____ RECORD SET

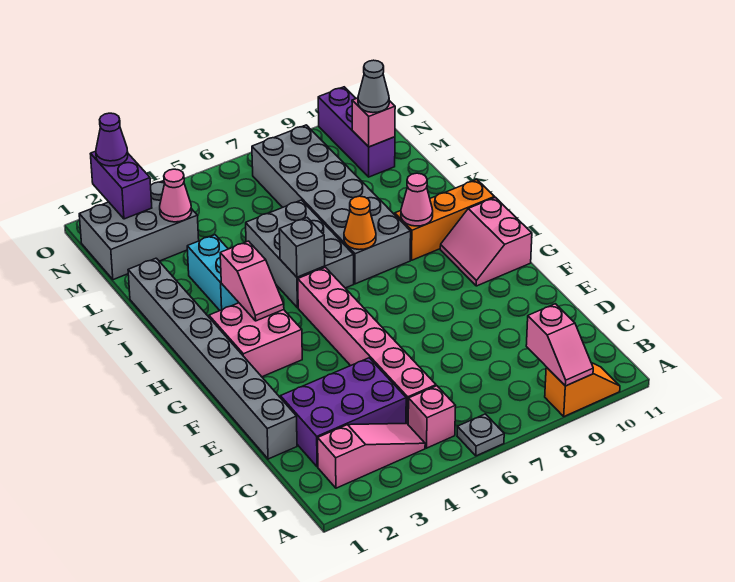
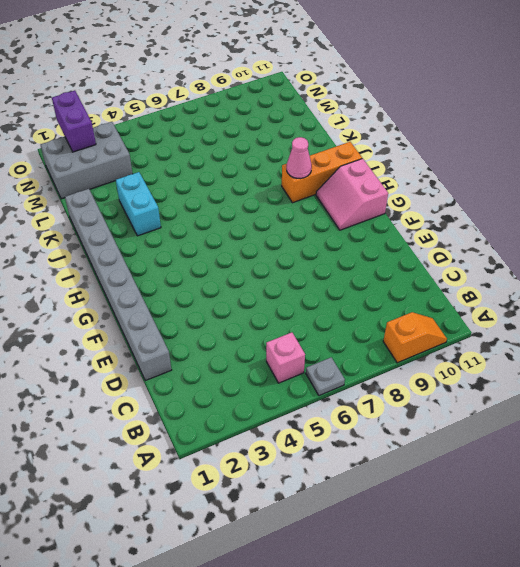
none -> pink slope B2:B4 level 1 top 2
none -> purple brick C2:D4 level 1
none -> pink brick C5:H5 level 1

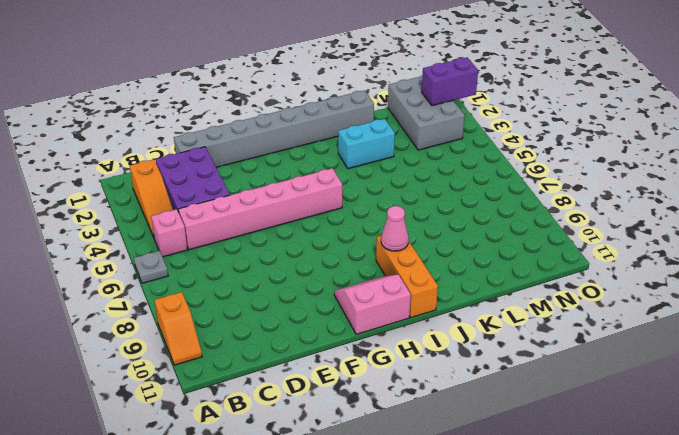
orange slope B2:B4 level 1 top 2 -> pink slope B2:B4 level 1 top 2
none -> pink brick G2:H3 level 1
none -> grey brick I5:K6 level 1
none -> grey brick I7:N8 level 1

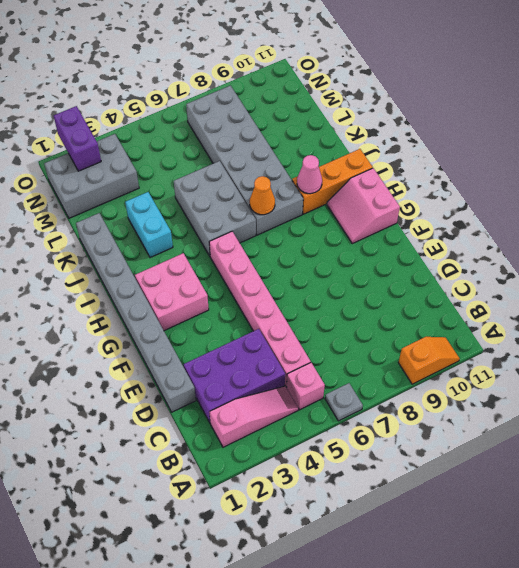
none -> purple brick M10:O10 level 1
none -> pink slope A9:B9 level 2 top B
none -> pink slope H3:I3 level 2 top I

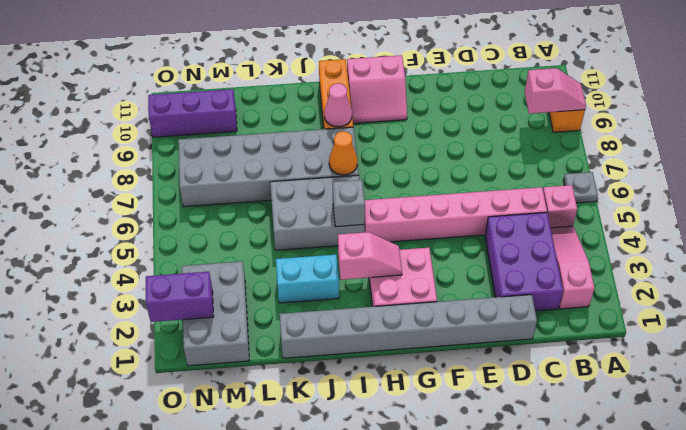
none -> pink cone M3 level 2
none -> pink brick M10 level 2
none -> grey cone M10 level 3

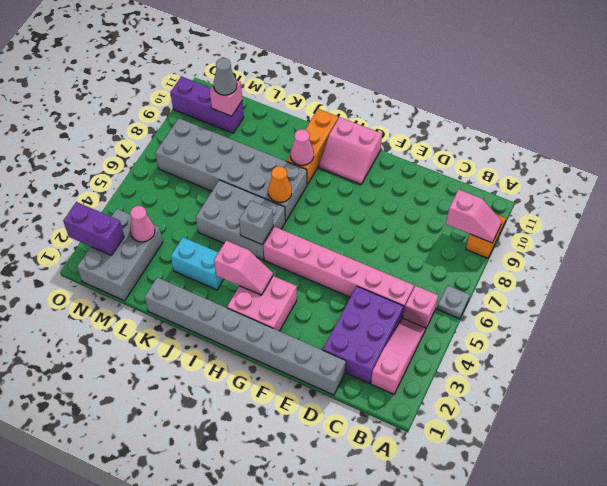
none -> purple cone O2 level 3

________

== PROBLEM STATEMENT ==
Exactly as written, set down the lines from the line holding "none -> grey brick I7:N8 level 1" to the last line of the data, both ends included, pictures excluded.

== TASK RESULT ==
none -> grey brick I7:N8 level 1

none -> purple brick M10:O10 level 1
none -> pink slope A9:B9 level 2 top B
none -> pink slope H3:I3 level 2 top I

none -> pink cone M3 level 2
none -> pink brick M10 level 2
none -> grey cone M10 level 3

none -> purple cone O2 level 3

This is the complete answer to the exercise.